**Exercise objective:** Images should be omitted while the rest of the data is duplicated exactly.

**Records supplied:**
==========
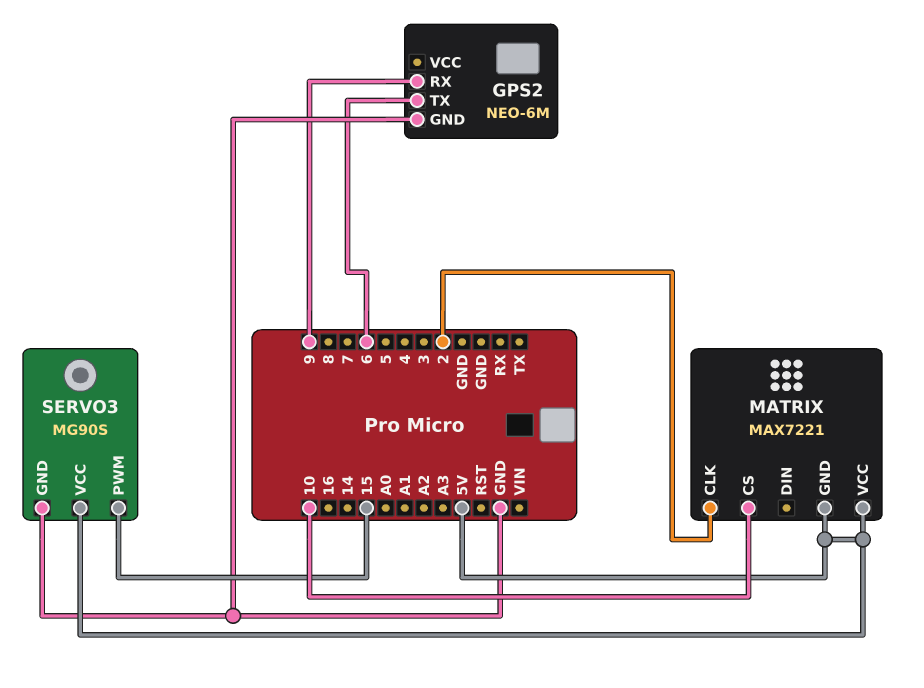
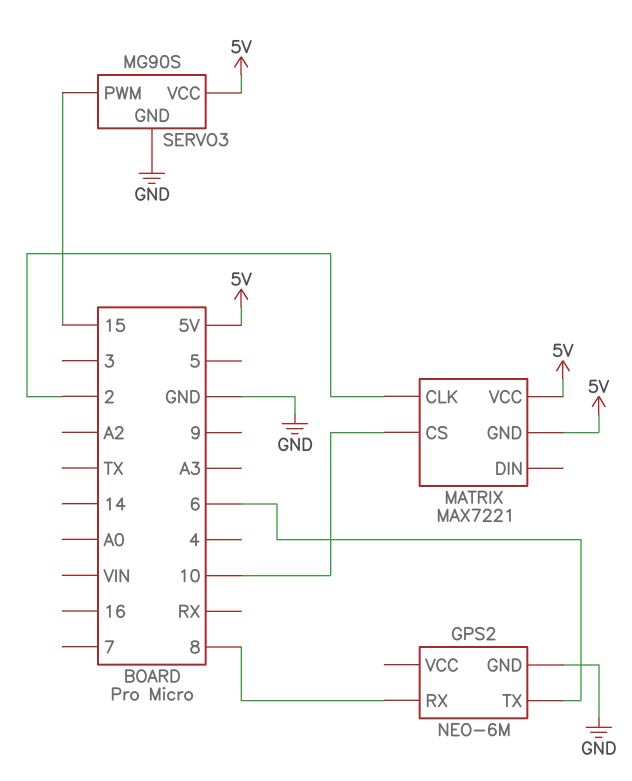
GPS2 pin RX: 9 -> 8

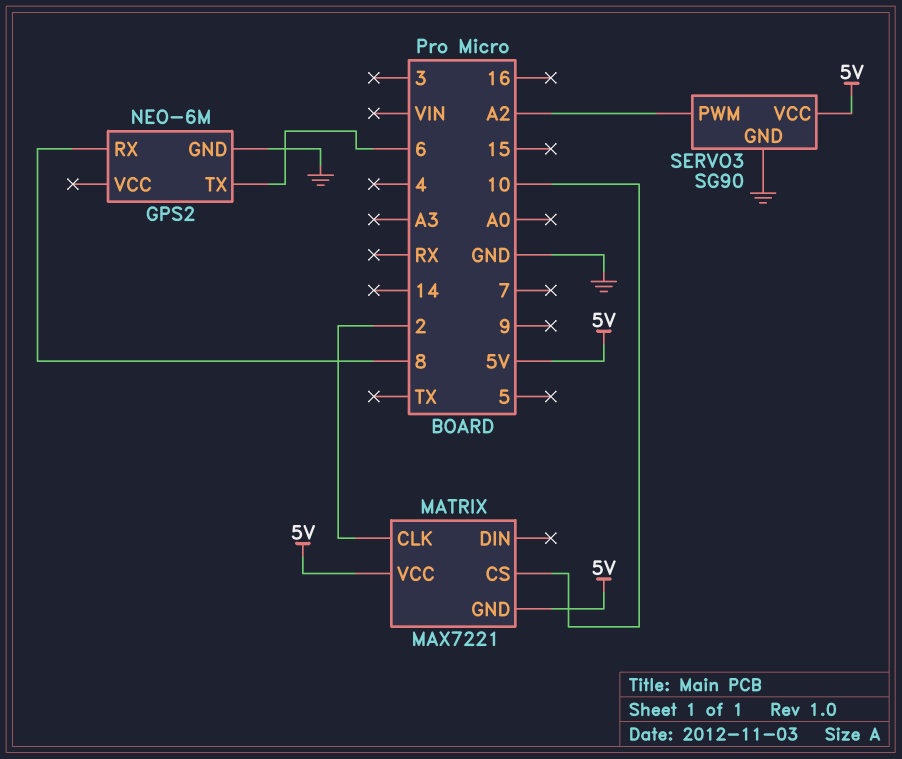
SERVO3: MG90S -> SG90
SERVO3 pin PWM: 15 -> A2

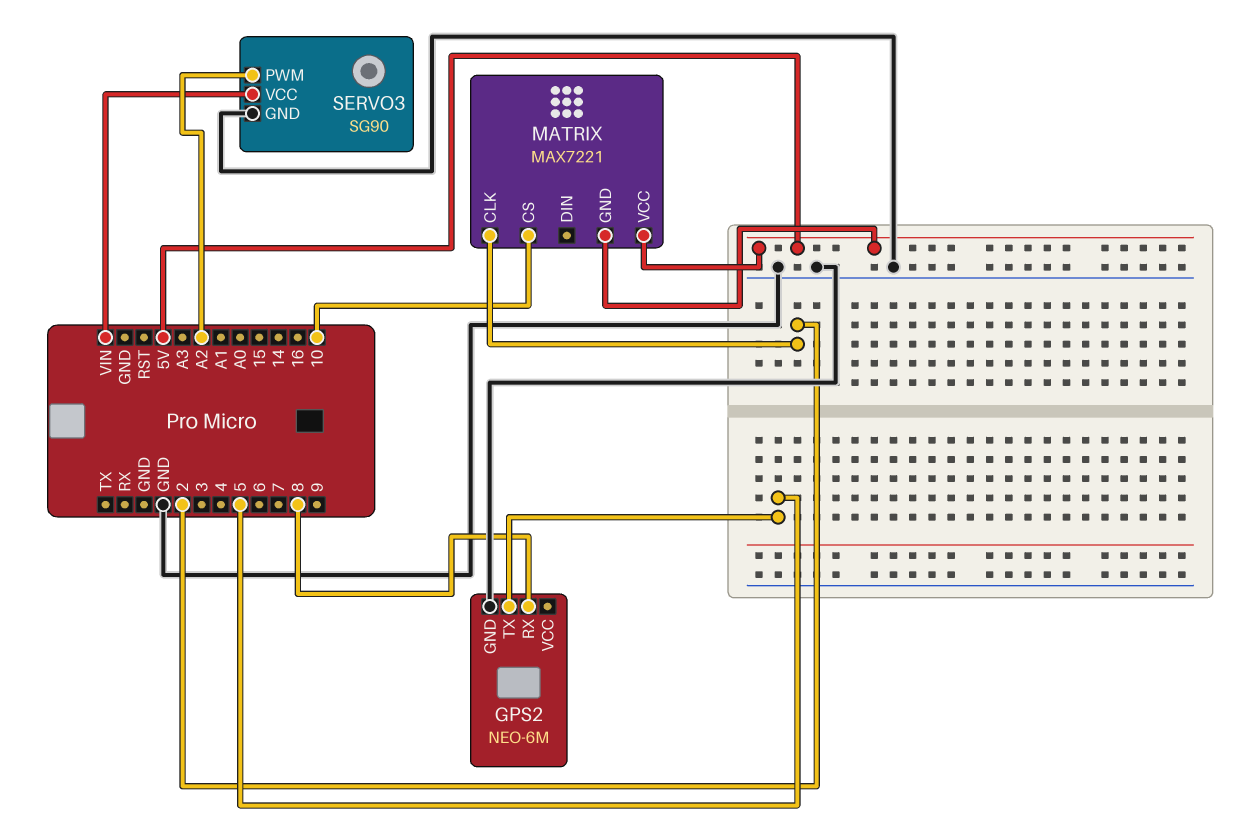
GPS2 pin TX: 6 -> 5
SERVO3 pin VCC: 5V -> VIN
==========
**Your solution:**
GPS2 pin RX: 9 -> 8

SERVO3: MG90S -> SG90
SERVO3 pin PWM: 15 -> A2

GPS2 pin TX: 6 -> 5
SERVO3 pin VCC: 5V -> VIN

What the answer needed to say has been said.